Before-and-after object listings
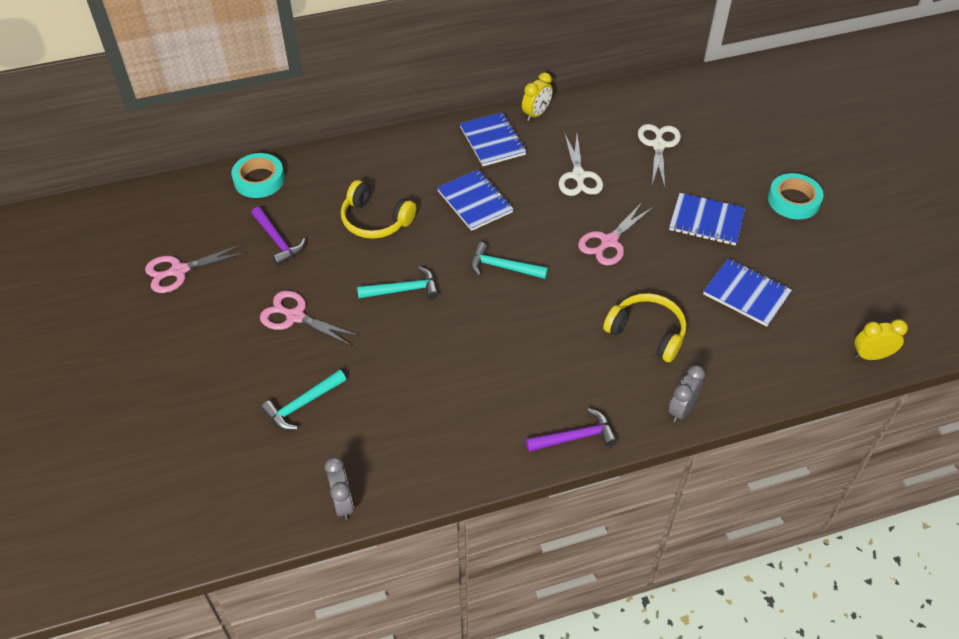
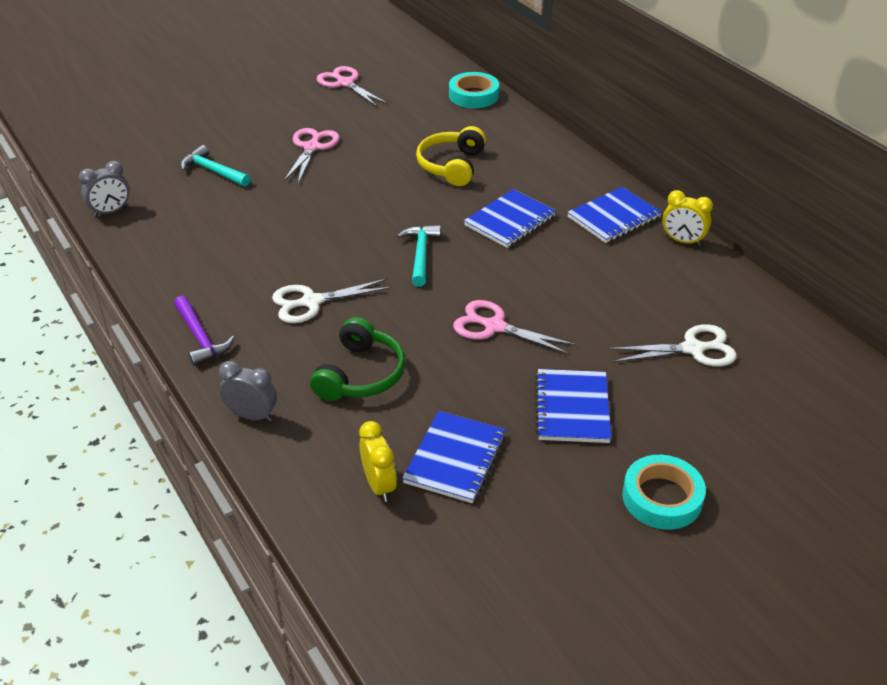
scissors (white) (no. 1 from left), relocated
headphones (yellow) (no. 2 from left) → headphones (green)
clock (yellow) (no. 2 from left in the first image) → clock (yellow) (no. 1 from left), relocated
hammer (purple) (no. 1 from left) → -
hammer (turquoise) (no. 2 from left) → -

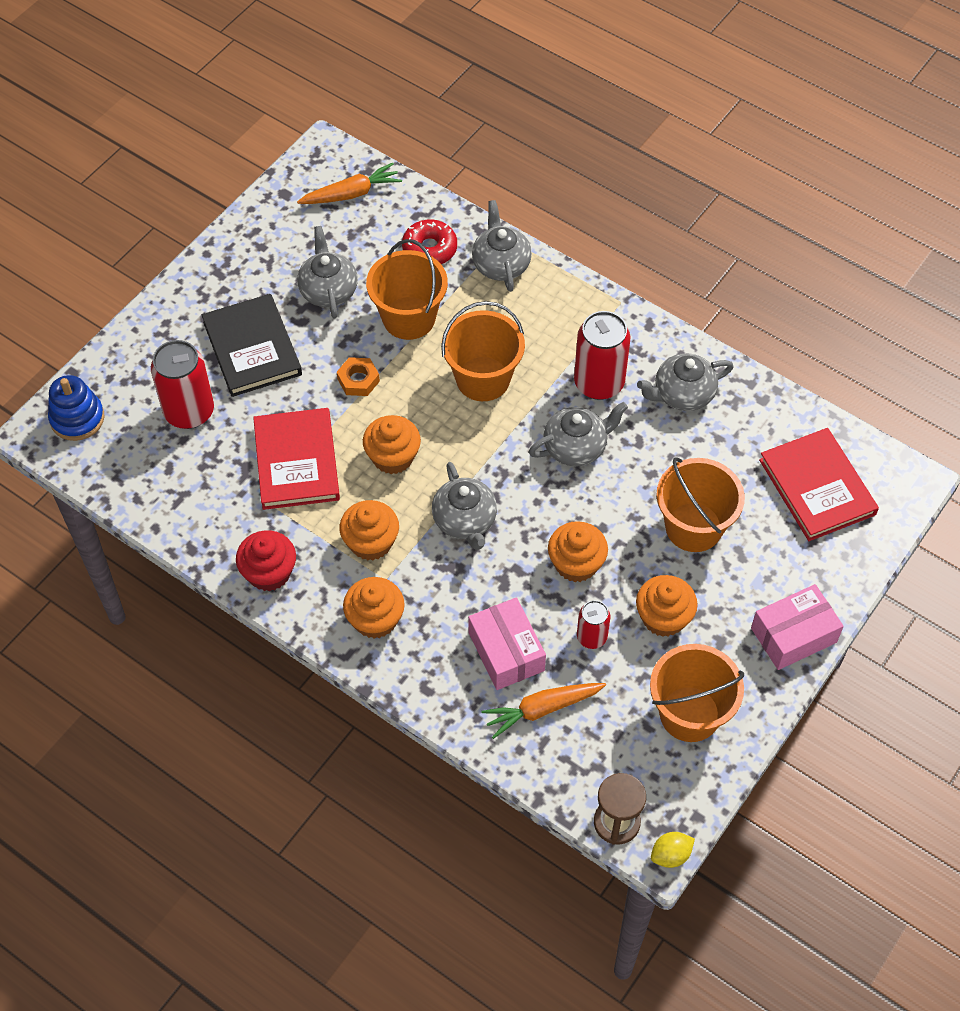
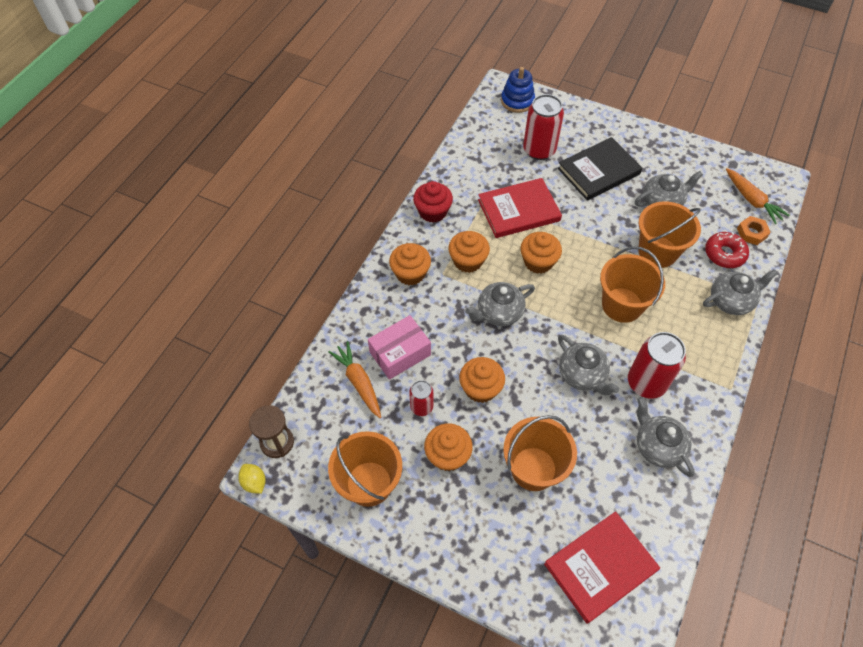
nut (orange), relocated
box (pink) (no. 2 from left) → -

WHAT IS EXPECTED:
Output only these lines, word for word: the line containing "hammer (purple) (no." and every line after it through the last line of the data. Omit the pictures.

SOLUTION TO THIS PROBLEM:
hammer (purple) (no. 1 from left) → -
hammer (turquoise) (no. 2 from left) → -

nut (orange), relocated
box (pink) (no. 2 from left) → -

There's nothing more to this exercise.